_Task goal:_ Transcribe all of the data exactly. Omit the pictures.

_Information supplied:_

******

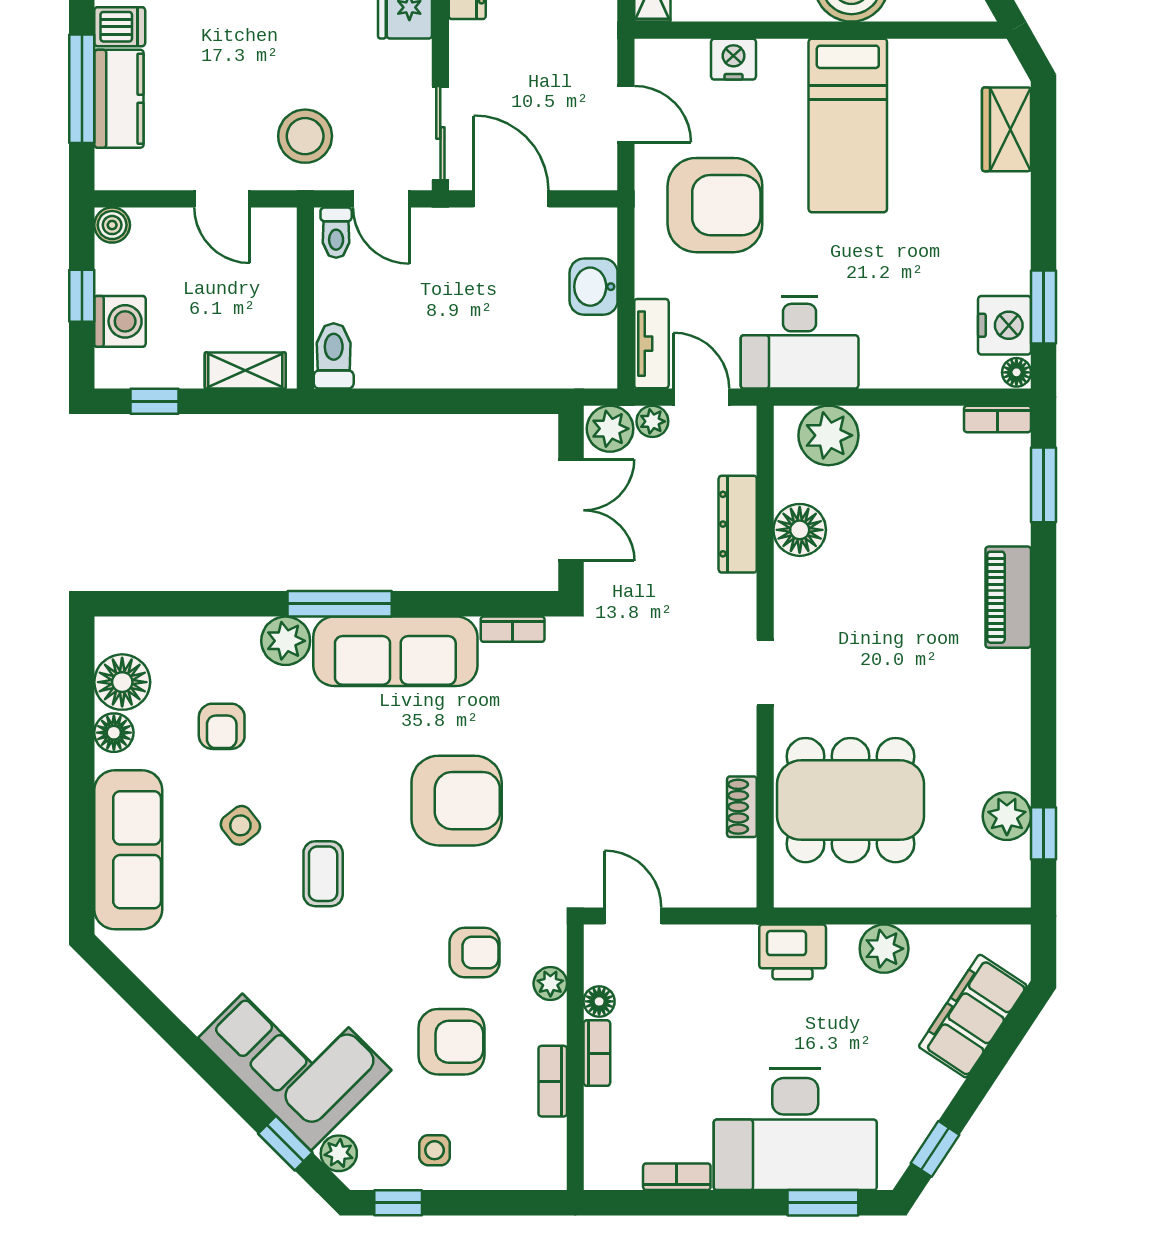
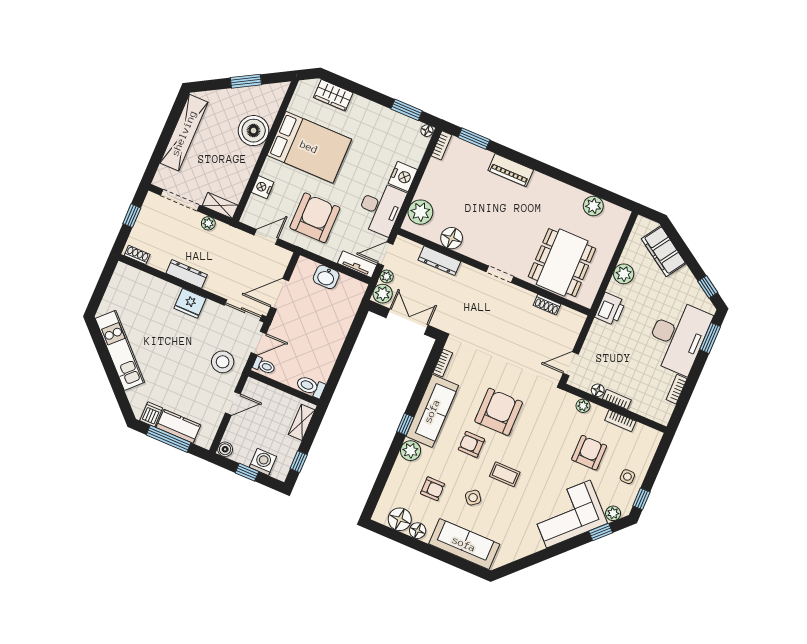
bed: (848, 125) -> (309, 147), width x1.50
nightstand: (1005, 325) -> (403, 177), moved, turned 90
window: (340, 604) -> (405, 424), width x0.46
window: (1044, 833) -> (606, 195), removed
armchair: (475, 953) -> (471, 444), moved, turned -90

******

_Result for this exercise:_
bed: (848, 125) -> (309, 147), width x1.50
nightstand: (1005, 325) -> (403, 177), moved, turned 90
window: (340, 604) -> (405, 424), width x0.46
window: (1044, 833) -> (606, 195), removed
armchair: (475, 953) -> (471, 444), moved, turned -90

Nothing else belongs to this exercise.